→ **Task brief**: Read through the data and report every line in which the word "black" occurs.

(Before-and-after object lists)
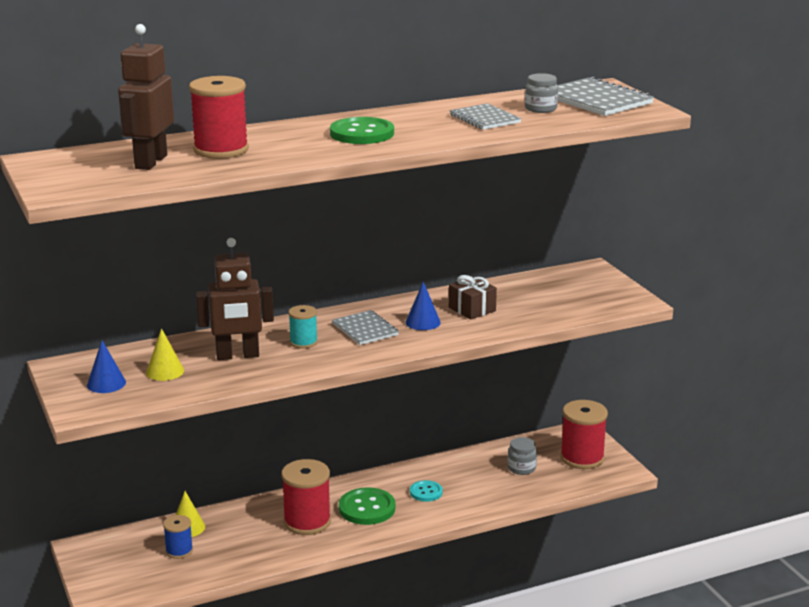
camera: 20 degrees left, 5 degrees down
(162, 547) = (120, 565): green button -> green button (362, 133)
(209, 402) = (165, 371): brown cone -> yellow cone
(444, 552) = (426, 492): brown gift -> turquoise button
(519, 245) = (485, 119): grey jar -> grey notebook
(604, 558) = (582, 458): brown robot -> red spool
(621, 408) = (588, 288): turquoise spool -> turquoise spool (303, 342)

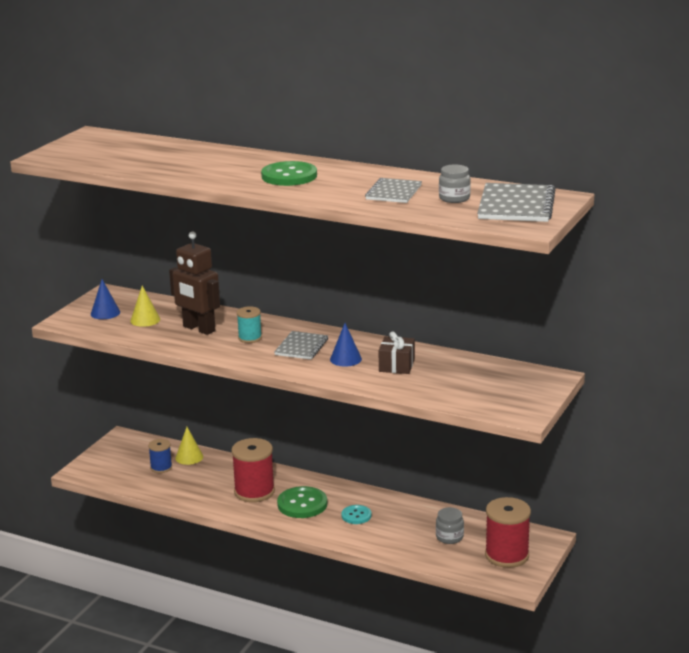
camera: 50 degrees right, 0 degrees up
(150, 162) = (133, 154): brown robot -> none
(221, 150) = (186, 159): red spool -> none

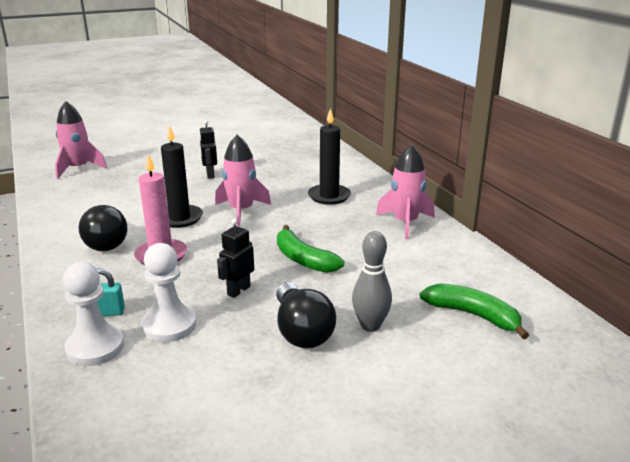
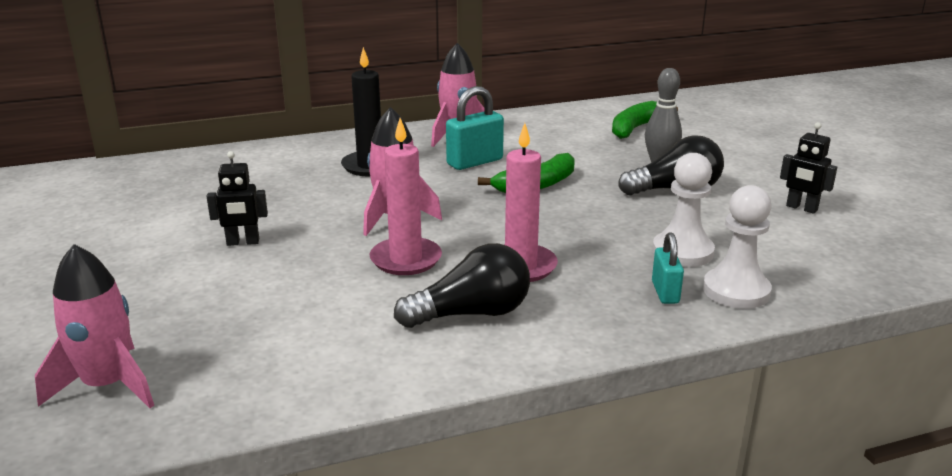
camera: 85 degrees left, 0 degrees up
(179, 218) = (406, 259): black candle -> pink candle
(238, 290) = (606, 218): black robot -> black robot (801, 208)
(347, 232) = (475, 162): none -> turquoise padlock

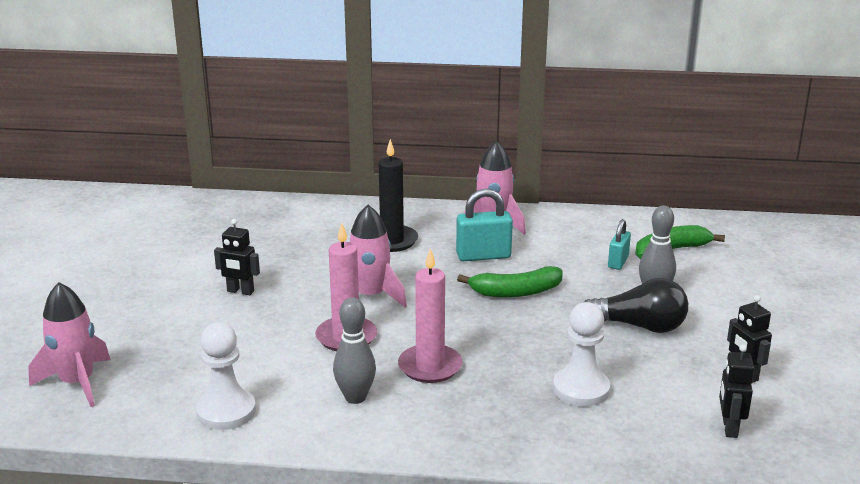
camera: 25 degrees right, 0 degrees up
(472, 314) = (355, 397): black light bulb -> grey bowling pin
(665, 292) = (526, 422): turquoise padlock -> turquoise padlock (618, 262)
(736, 291) = (590, 438): white pawn -> white pawn (226, 411)
(839, 252) = (729, 428): none -> black robot

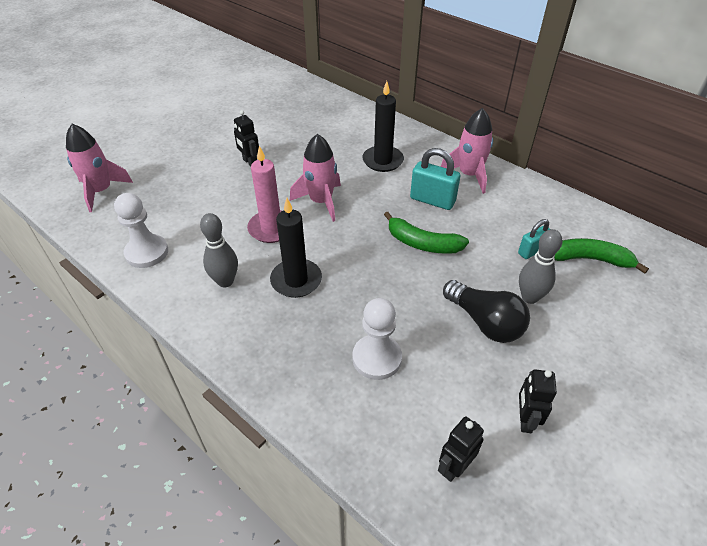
camera: 35 degrees right, 20 degrees up
(430, 367) = (296, 280): pink candle -> black candle

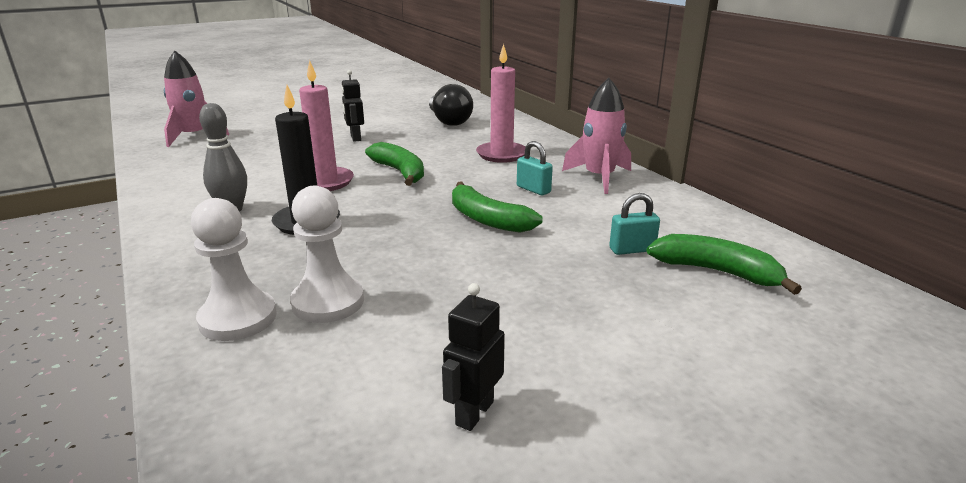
camera: 20 degrees right, 20 degrees down
(147, 252) = (182, 178): white pawn -> white pawn (238, 318)
(321, 202) = (400, 172): pink rocket -> green banana
(382, 161) = (501, 154): black candle -> pink candle
(432, 200) = (533, 189): turquoise padlock -> turquoise padlock, size x0.62
(454, 467) = (316, 437): black robot -> none
(485, 322) = (506, 300): black light bulb -> black light bulb (449, 121)
(529, 297) = (593, 290): grey bowling pin -> none

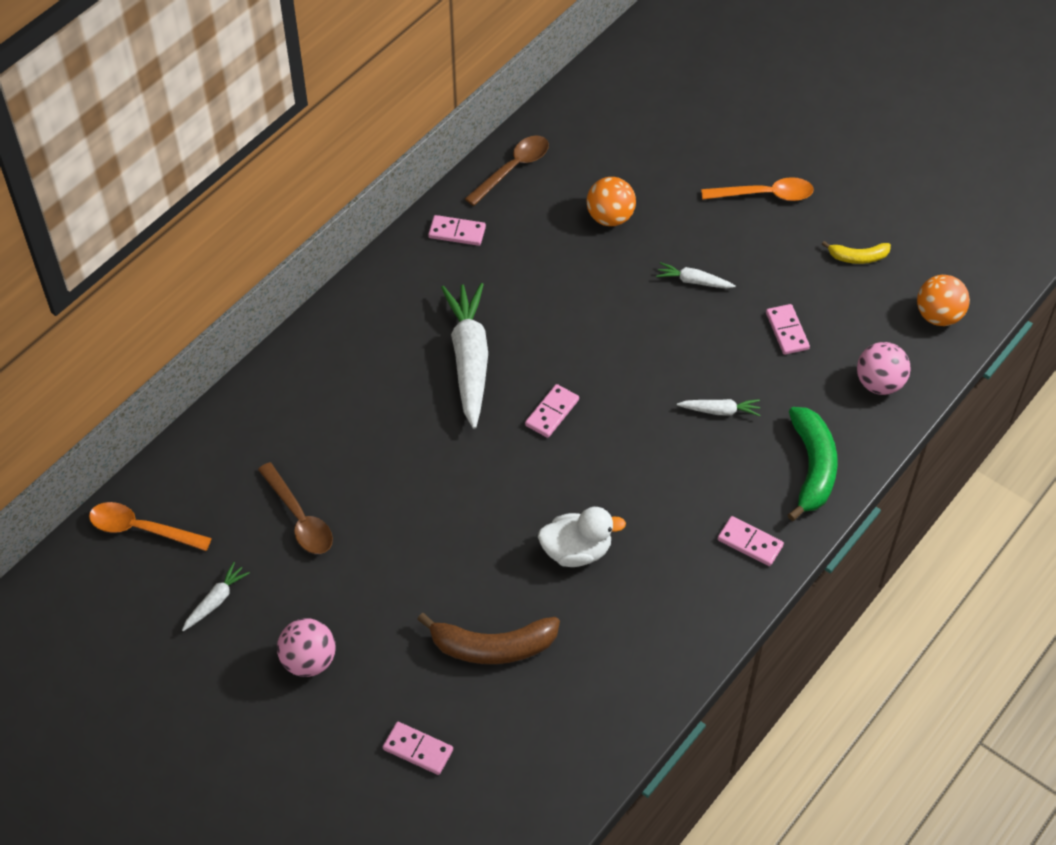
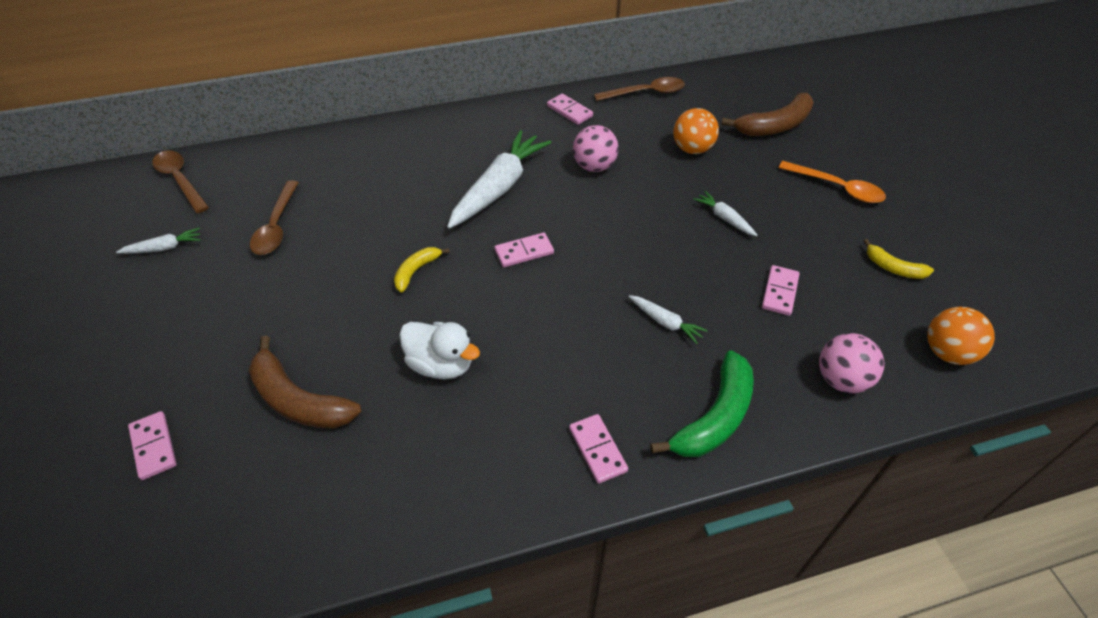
camera: 35 degrees right, 5 degrees down
(141, 529) = (180, 180): orange spoon -> brown spoon
(309, 660) = (167, 325): pink ball -> pink ball (594, 166)
(476, 485) = (416, 271): none -> yellow banana
(664, 148) = (774, 126): none -> brown banana

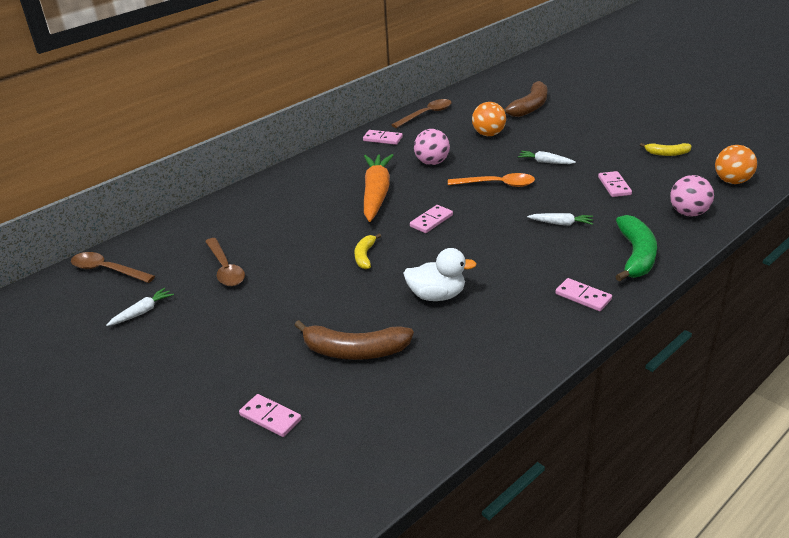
camera: 25 degrees left, 15 degrees down
(499, 188) = (376, 194): white carrot -> orange carrot
(837, 188) = (598, 126): orange spoon -> orange spoon (497, 184)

→ **The answer**:
(179, 218) = (406, 259): black candle -> pink candle
(238, 290) = (606, 218): black robot -> black robot (801, 208)
(472, 314) = (355, 397): black light bulb -> grey bowling pin
(839, 252) = (729, 428): none -> black robot
(430, 367) = (296, 280): pink candle -> black candle
(382, 161) = (501, 154): black candle -> pink candle
(454, 467) = (316, 437): black robot -> none
(485, 322) = (506, 300): black light bulb -> black light bulb (449, 121)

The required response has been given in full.